Exercise details ▸ Whenever a line in the data holds the string "square", copy that line.

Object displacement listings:
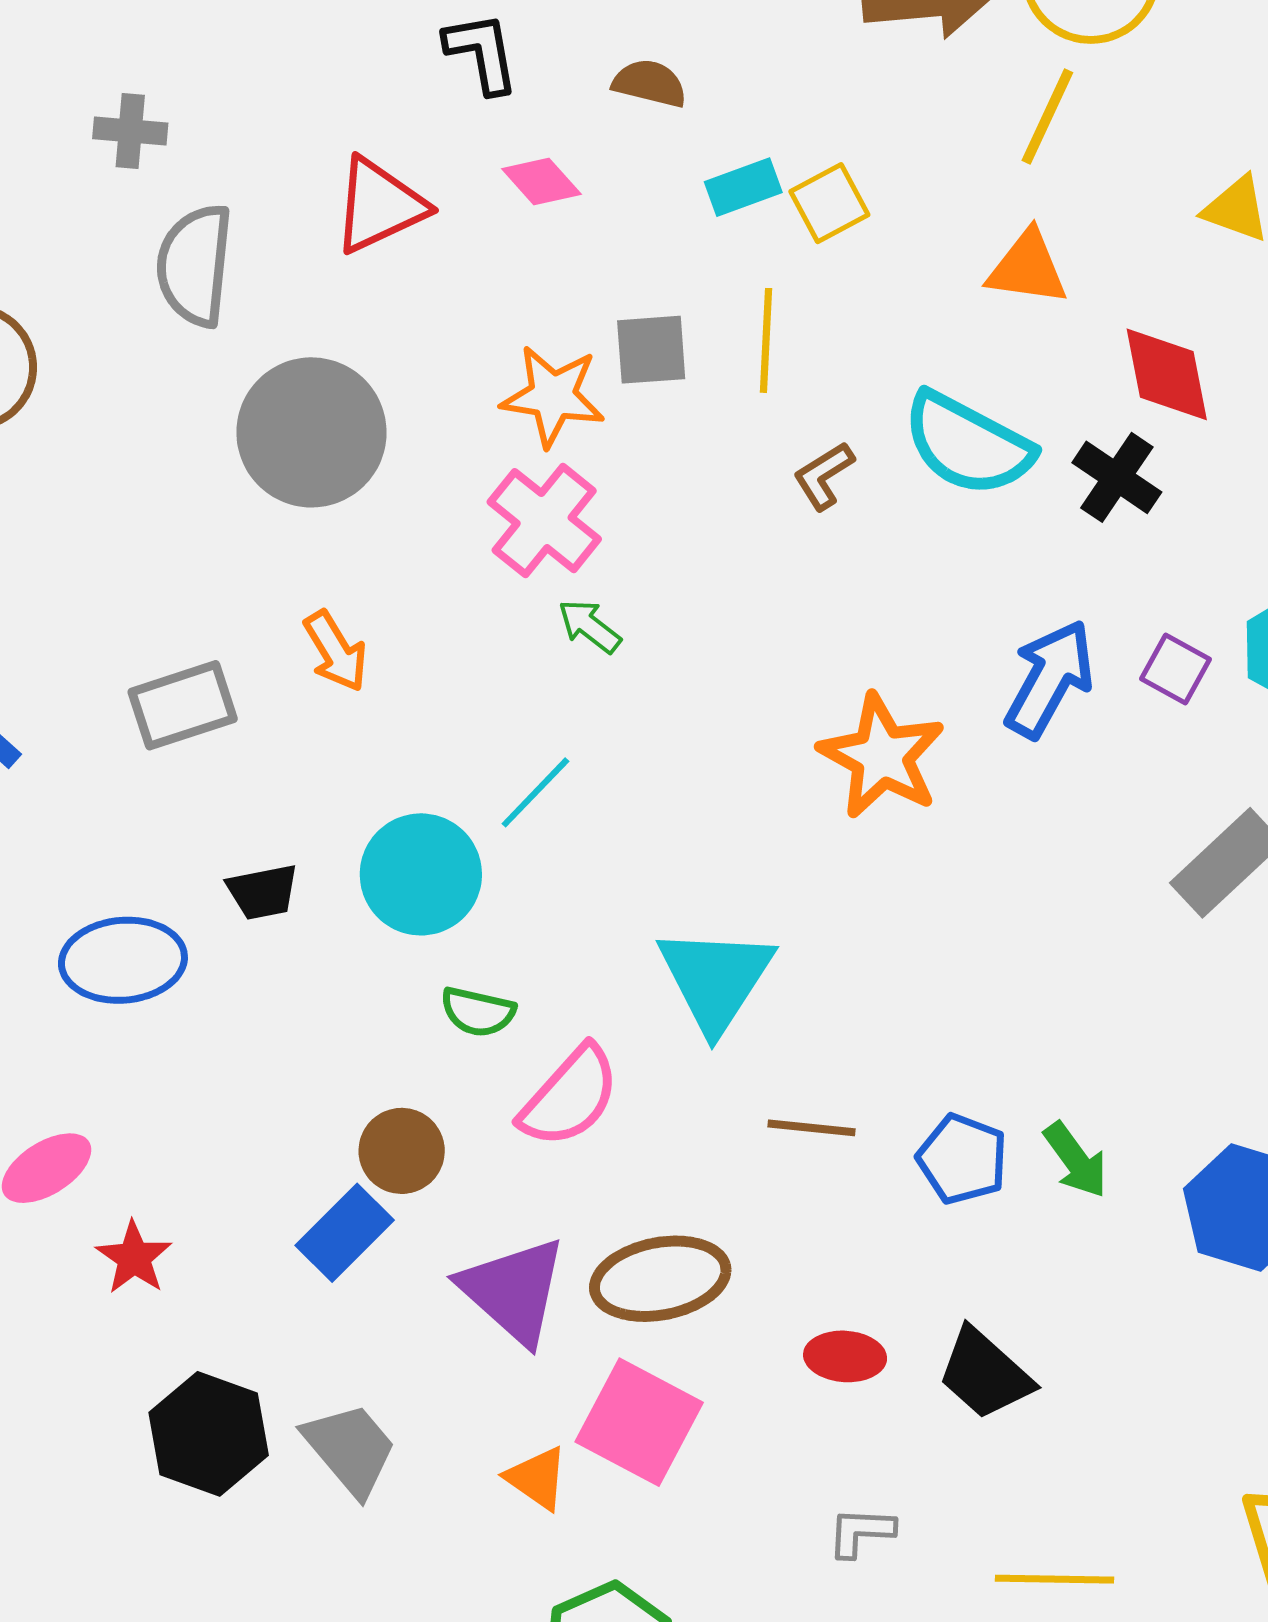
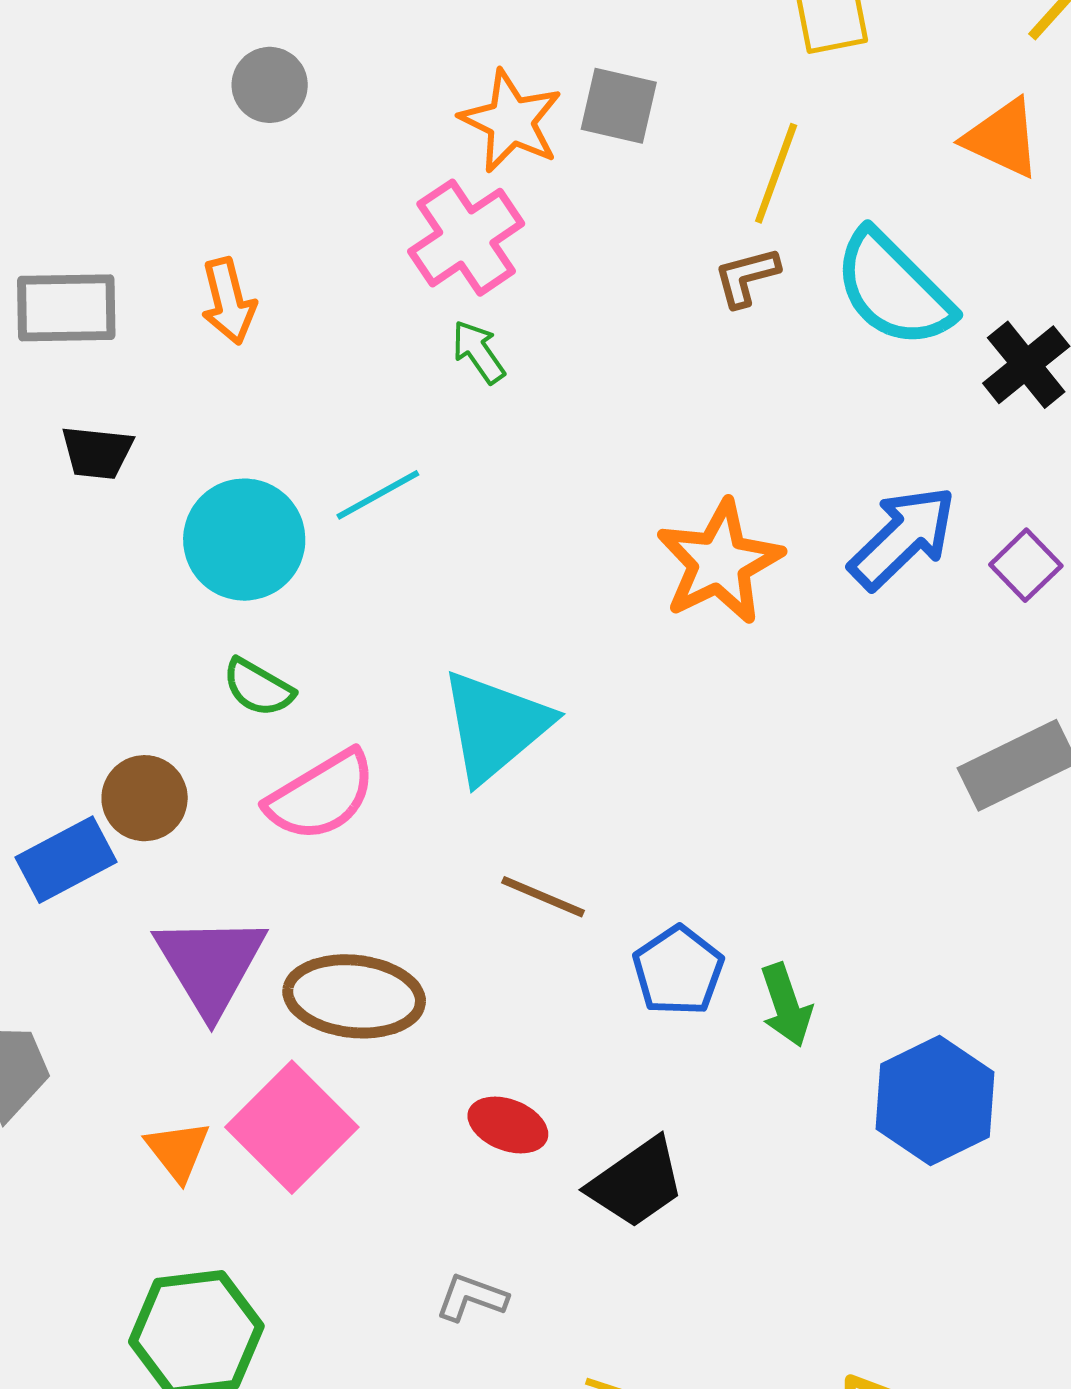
yellow line: (766, 340) -> (776, 173), moved
gray circle: (311, 432) -> (270, 85), size x0.5
black trapezoid: (263, 892) -> (97, 452), moved
black trapezoid: (985, 1374) -> (636, 1183), turned -94

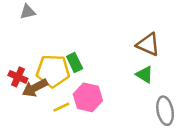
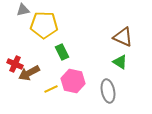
yellow pentagon: (53, 71) -> (44, 25), moved
gray ellipse: (165, 111) -> (108, 91), moved

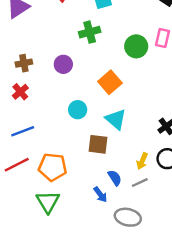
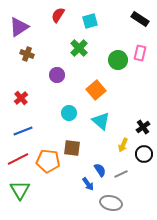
green cross: (90, 32) -> (79, 48), turned -30
brown cross: (24, 63) -> (27, 54), moved, turned 32
brown square: (98, 144) -> (72, 148), moved
yellow arrow: (142, 161) -> (123, 145), moved
green triangle: (48, 202) -> (20, 190), moved

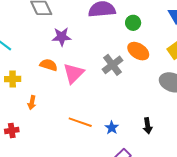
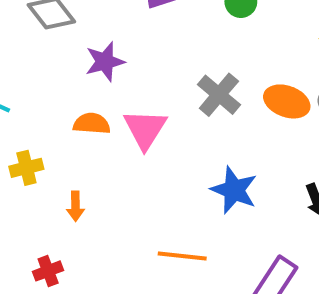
orange ellipse: (138, 51) -> (287, 101), moved
orange line: (80, 122) -> (182, 256), moved
blue star: (112, 128) -> (234, 190), moved, size x1.6

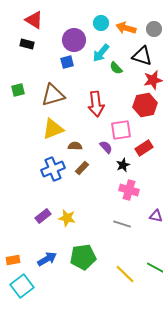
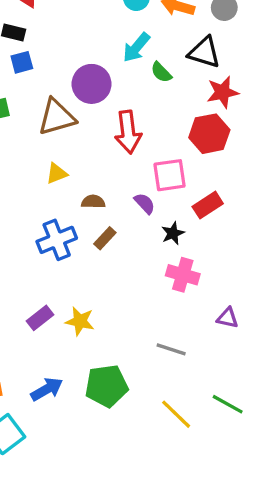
purple circle: (74, 40) -> (92, 84), moved
blue square: (67, 62) -> (22, 62), moved
yellow triangle: (53, 129) -> (57, 174), size x0.6
gray line: (122, 224) -> (171, 349), moved

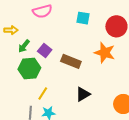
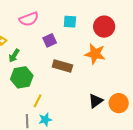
purple square: (45, 51) -> (50, 40), moved, turned 32
black triangle: (83, 94) -> (96, 101), moved

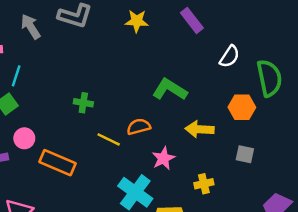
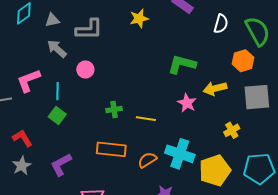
green cross: (83, 103) -> (114, 110), moved
orange semicircle: (139, 127) -> (147, 160), moved
pink circle: (24, 138) -> (85, 69), moved
gray square: (245, 154) -> (257, 97), size x1.8
pink star: (163, 158) -> (187, 103), moved

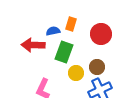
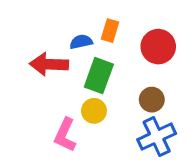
yellow circle: (76, 73) -> (94, 111), moved

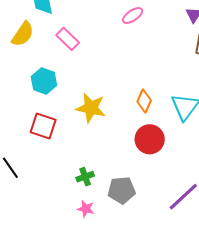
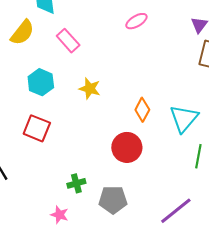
yellow star: (91, 108) -> (90, 89), moved, size x0.7
red circle: (150, 139) -> (127, 147), moved
pink star: (86, 209) -> (60, 215), moved

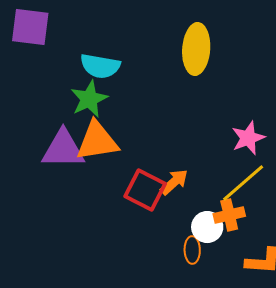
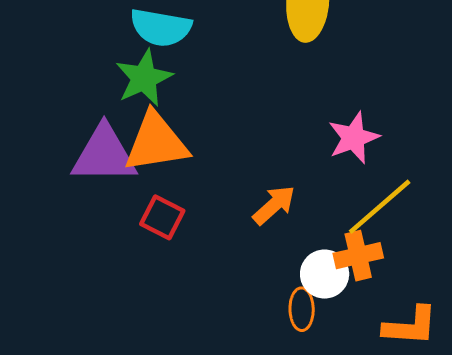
pink star: (248, 138) -> (354, 138), moved
red square: (145, 190) -> (162, 217), moved, size x0.7

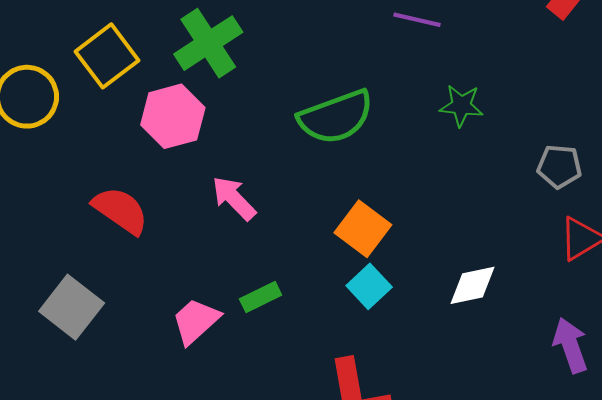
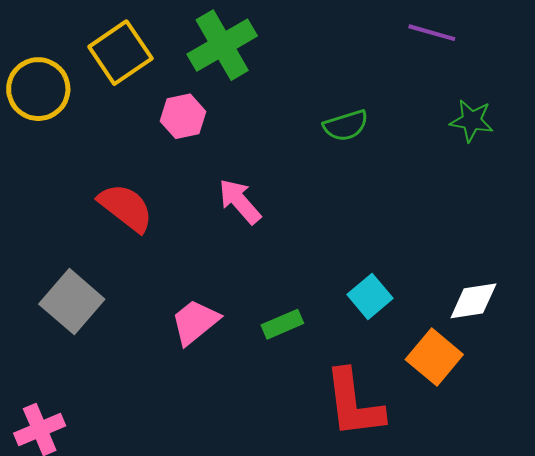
pink hexagon: (173, 116) -> (183, 116), size x0.7
green semicircle: (336, 117) -> (346, 126), size x0.6
orange square: (363, 229) -> (434, 357), moved
green rectangle: (261, 297) -> (282, 324), moved

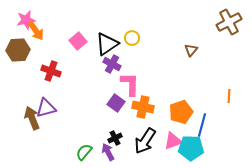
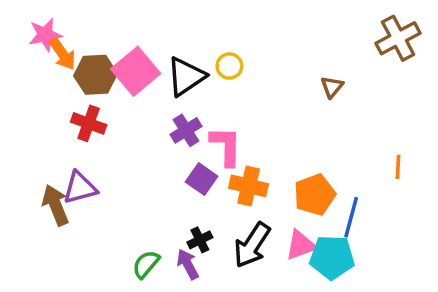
pink square: (78, 41) -> (136, 71), size x1.5
brown hexagon: (18, 50) -> (96, 75), moved
purple cross: (112, 64) -> (186, 130), moved, turned 30

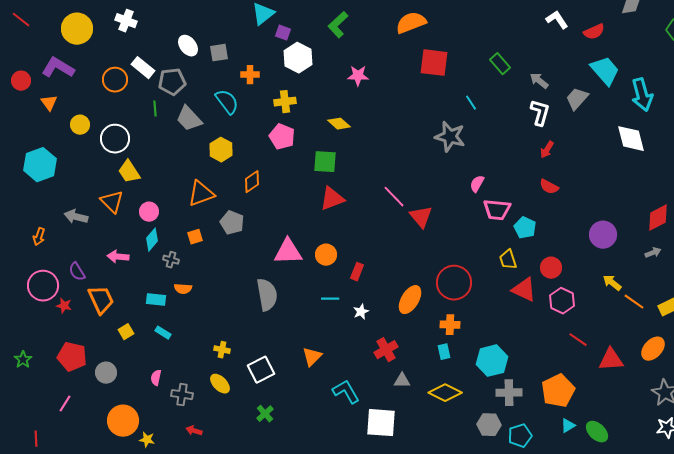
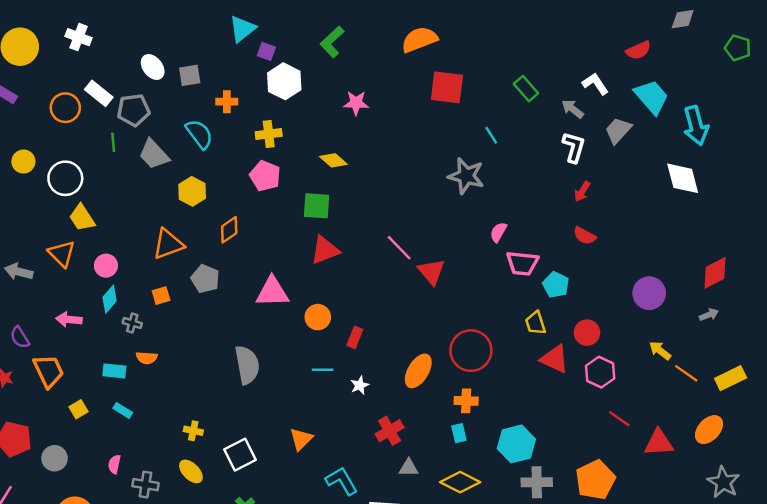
white L-shape: (557, 20) -> (595, 84), moved
pink triangle: (288, 252) -> (272, 292), moved

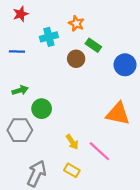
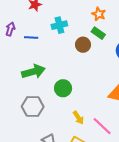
orange star: (76, 23) -> (99, 14), moved
green arrow: (20, 90) -> (33, 72), size x1.6
green circle: (42, 109) -> (63, 88), moved

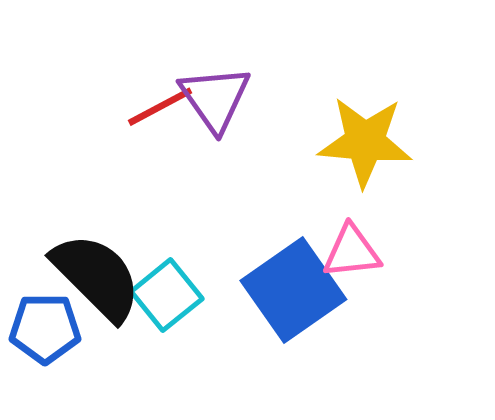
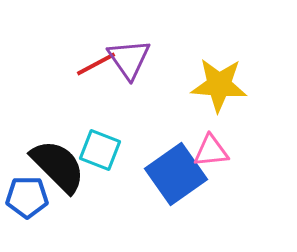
cyan square: (167, 295) -> (100, 150), moved, turned -30

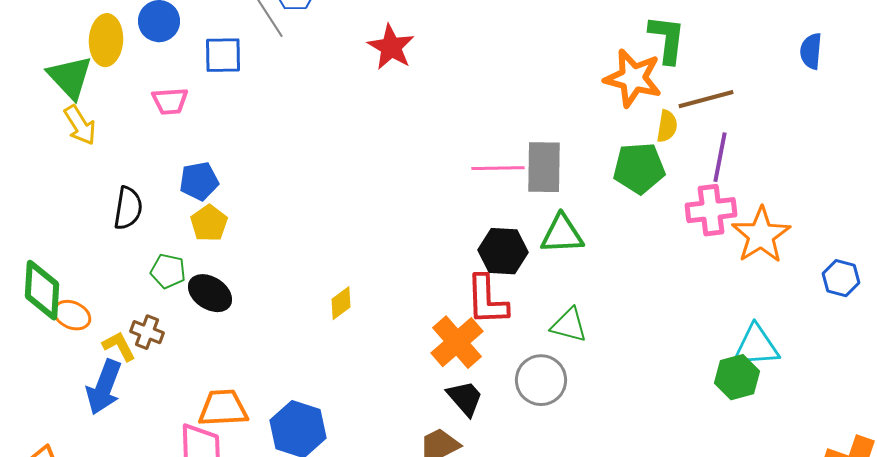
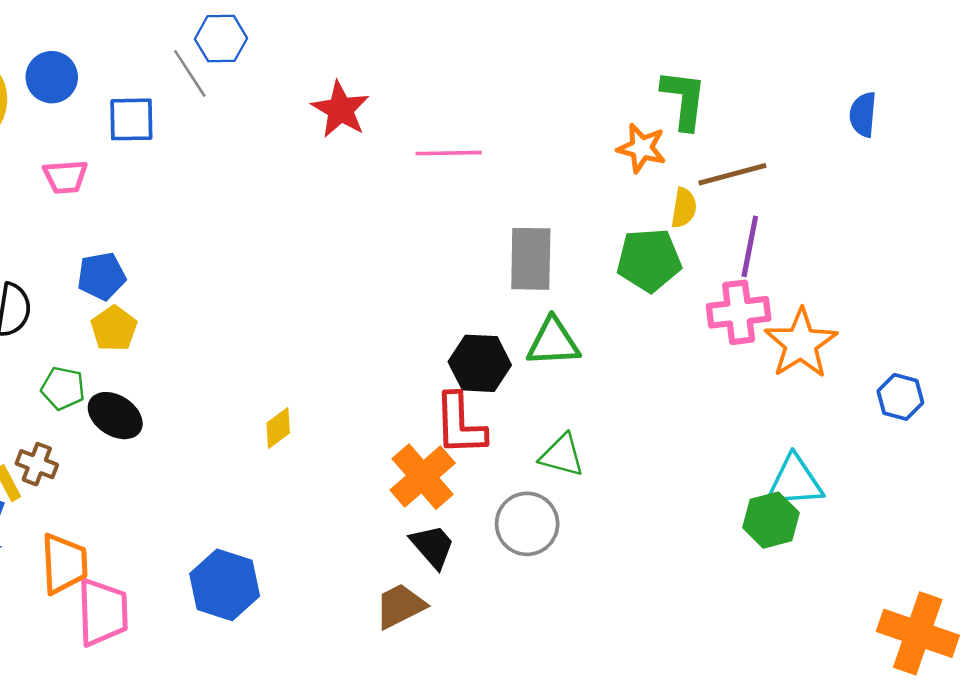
orange star: (633, 78) -> (642, 148), size x0.7
pink line: (498, 168) -> (449, 153), moved
orange trapezoid: (223, 408) -> (64, 564), moved, turned 90

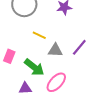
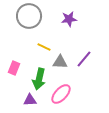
green arrow: (34, 67) -> (39, 79), turned 65

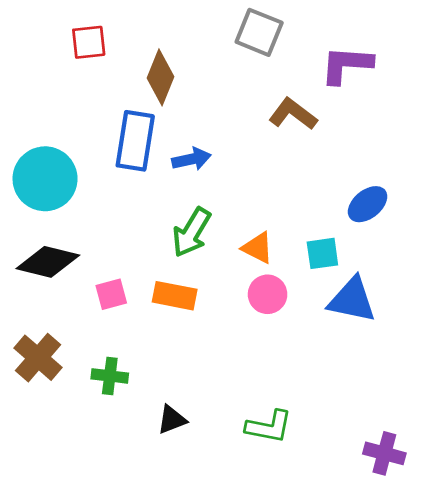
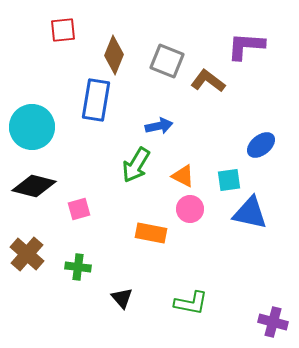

Exercise output ▸
brown square: (98, 144) -> (72, 148), moved
blue square: (67, 62) -> (22, 62), moved
purple square: (45, 51) -> (50, 40), moved, turned 32
gray square: (245, 154) -> (257, 97), size x1.8
red square: (145, 190) -> (162, 217), moved, size x0.7
orange square: (363, 229) -> (434, 357), moved
pink square: (78, 41) -> (136, 71), size x1.5
cyan square: (167, 295) -> (100, 150), moved, turned -30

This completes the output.